AVAILABLE DATA:

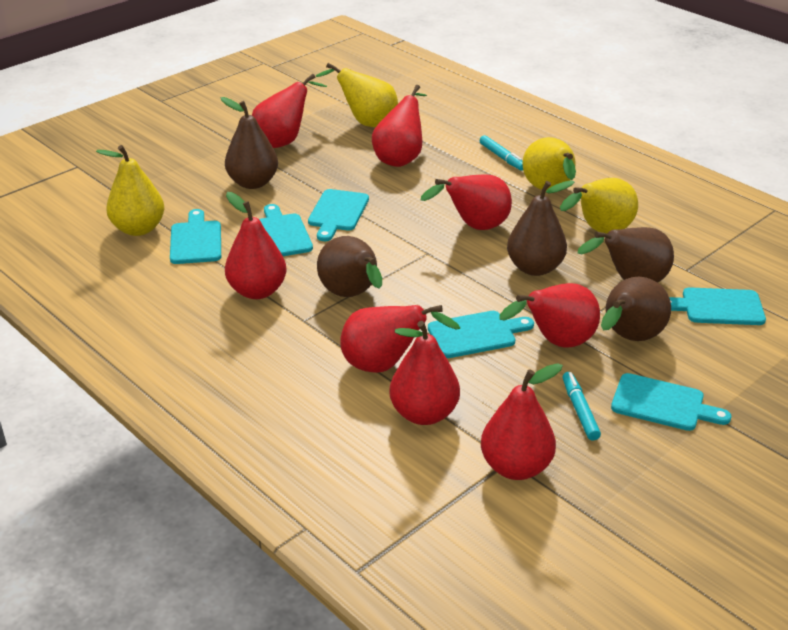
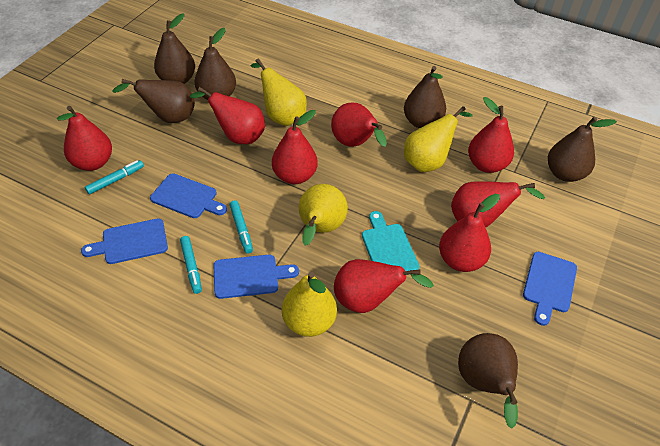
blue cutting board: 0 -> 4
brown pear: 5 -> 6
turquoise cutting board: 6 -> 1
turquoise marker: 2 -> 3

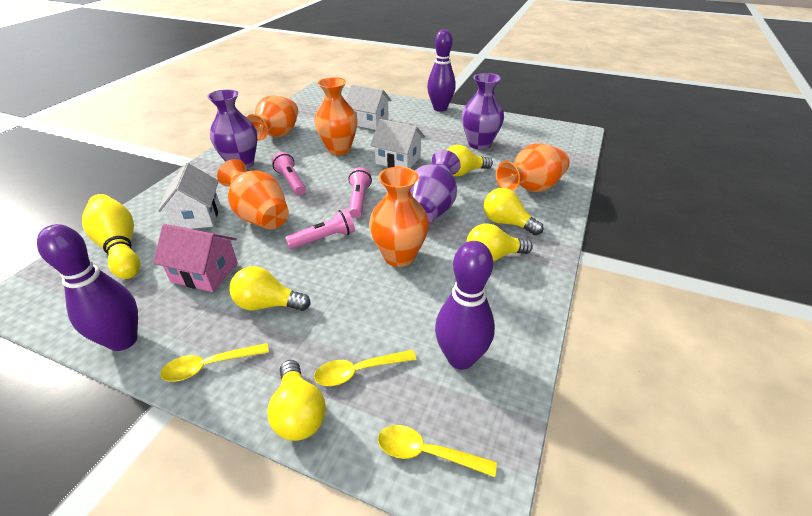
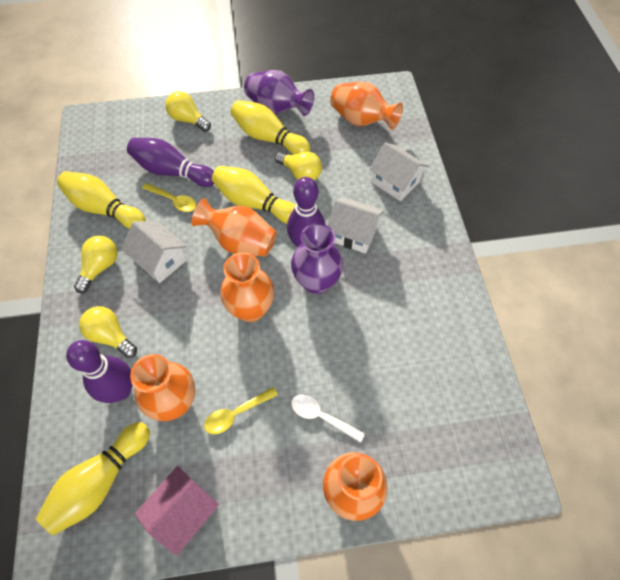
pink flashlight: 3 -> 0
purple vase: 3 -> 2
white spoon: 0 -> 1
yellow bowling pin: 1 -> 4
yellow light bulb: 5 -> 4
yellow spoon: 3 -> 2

WHAT YOU HAVE TO DO: Word for word, repeat the lines from the one holding "white spoon: 0 -> 1" through the last line of the entries, both included.

REPLY:
white spoon: 0 -> 1
yellow bowling pin: 1 -> 4
yellow light bulb: 5 -> 4
yellow spoon: 3 -> 2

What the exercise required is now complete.